§ WHAT NEEDS TO BE DONE:
Please reproduce, exactly and in full, the lines running from the one that contains "exchanged | grey" to the end of the entries.

Extracted data entries
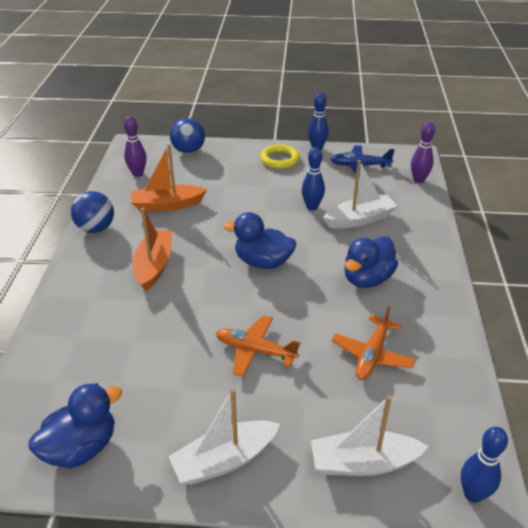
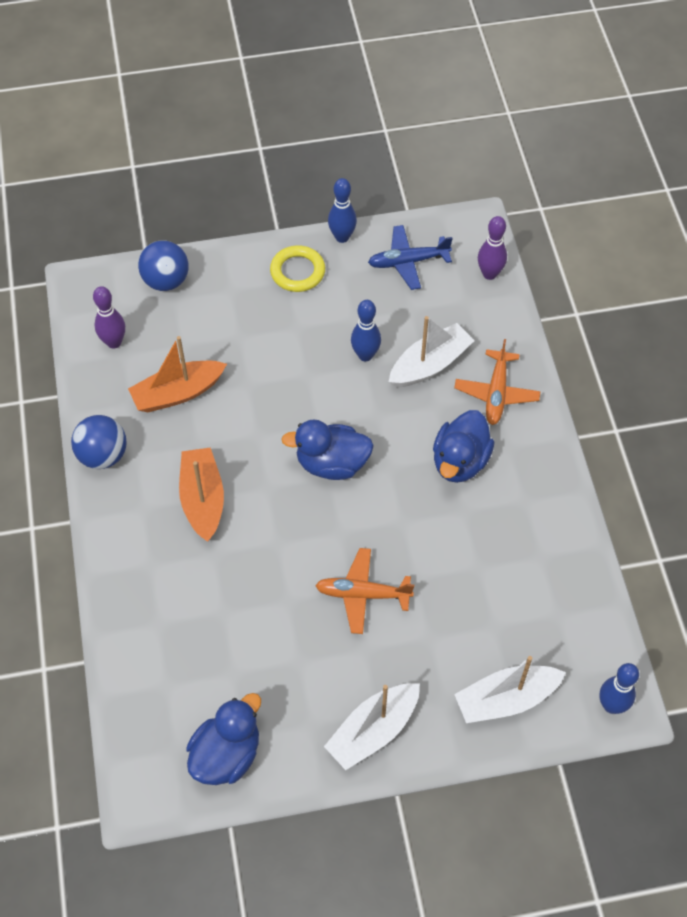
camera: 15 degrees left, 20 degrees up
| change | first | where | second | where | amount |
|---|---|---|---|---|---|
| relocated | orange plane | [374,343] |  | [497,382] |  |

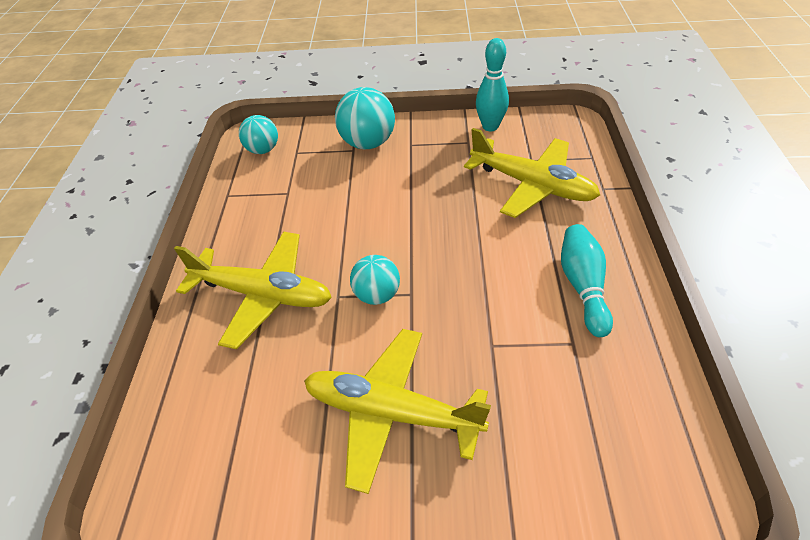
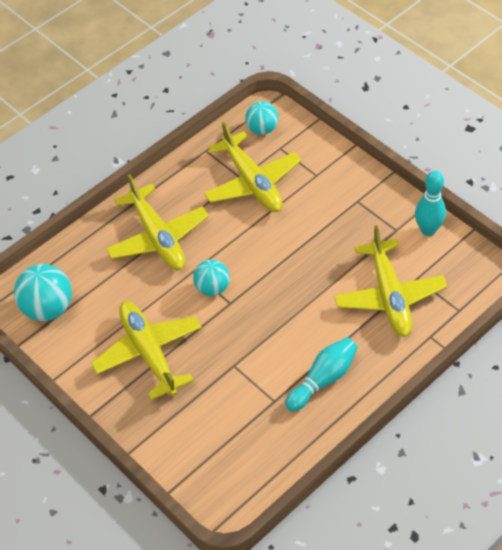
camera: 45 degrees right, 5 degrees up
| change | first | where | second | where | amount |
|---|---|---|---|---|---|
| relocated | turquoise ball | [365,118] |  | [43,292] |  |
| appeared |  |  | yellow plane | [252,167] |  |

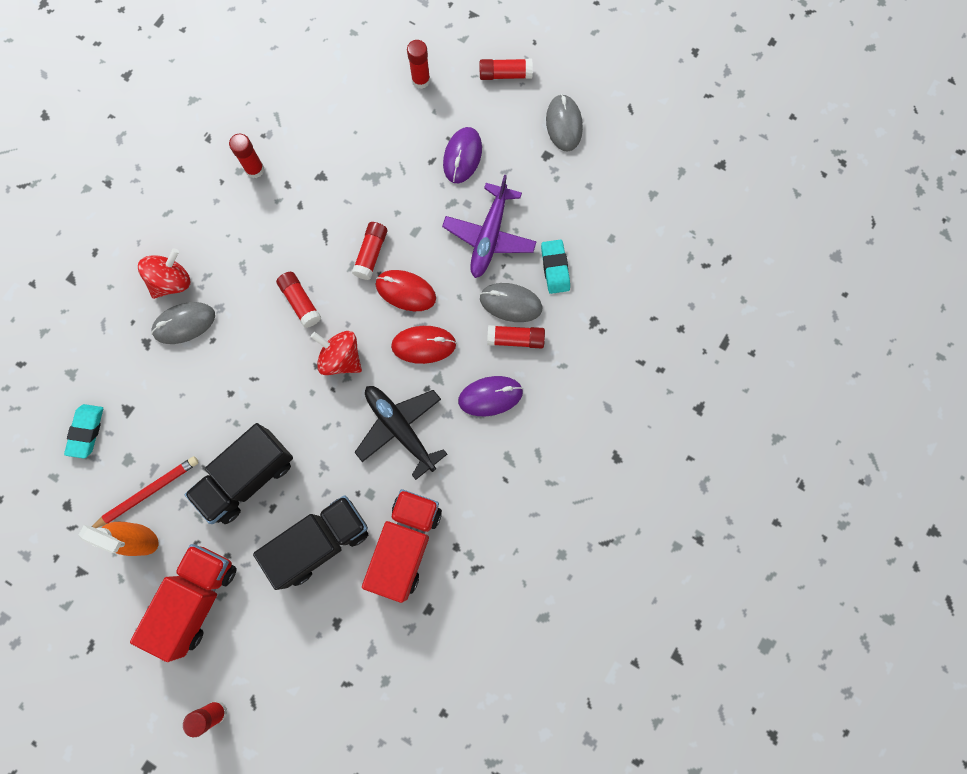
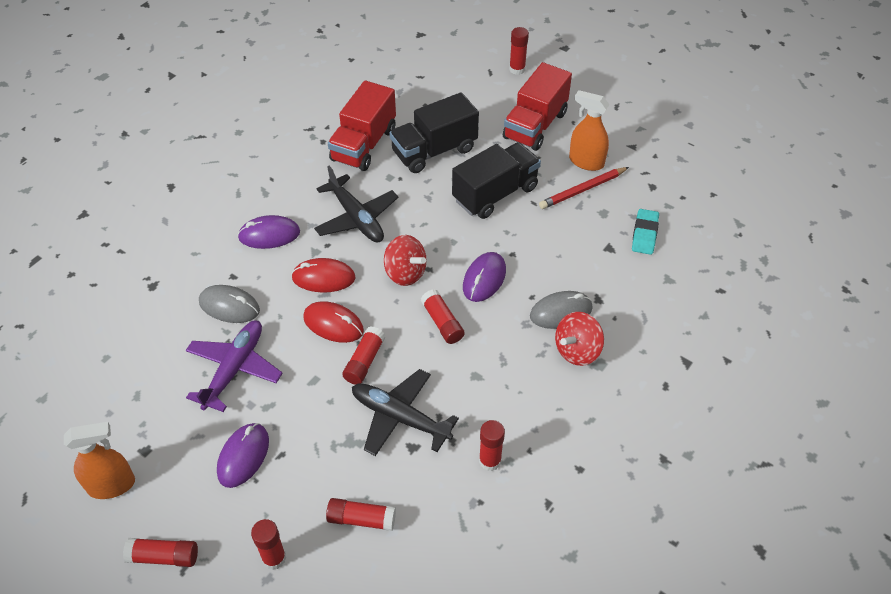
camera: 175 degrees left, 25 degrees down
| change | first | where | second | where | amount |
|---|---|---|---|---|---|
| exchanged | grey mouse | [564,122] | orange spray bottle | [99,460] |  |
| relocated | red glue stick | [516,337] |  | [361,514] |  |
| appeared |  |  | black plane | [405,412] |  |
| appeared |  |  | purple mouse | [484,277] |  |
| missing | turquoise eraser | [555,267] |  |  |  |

§ SOLVED PROBLEM:
| exchanged | grey mouse | [564,122] | orange spray bottle | [99,460] |  |
| relocated | red glue stick | [516,337] |  | [361,514] |  |
| appeared |  |  | black plane | [405,412] |  |
| appeared |  |  | purple mouse | [484,277] |  |
| missing | turquoise eraser | [555,267] |  |  |  |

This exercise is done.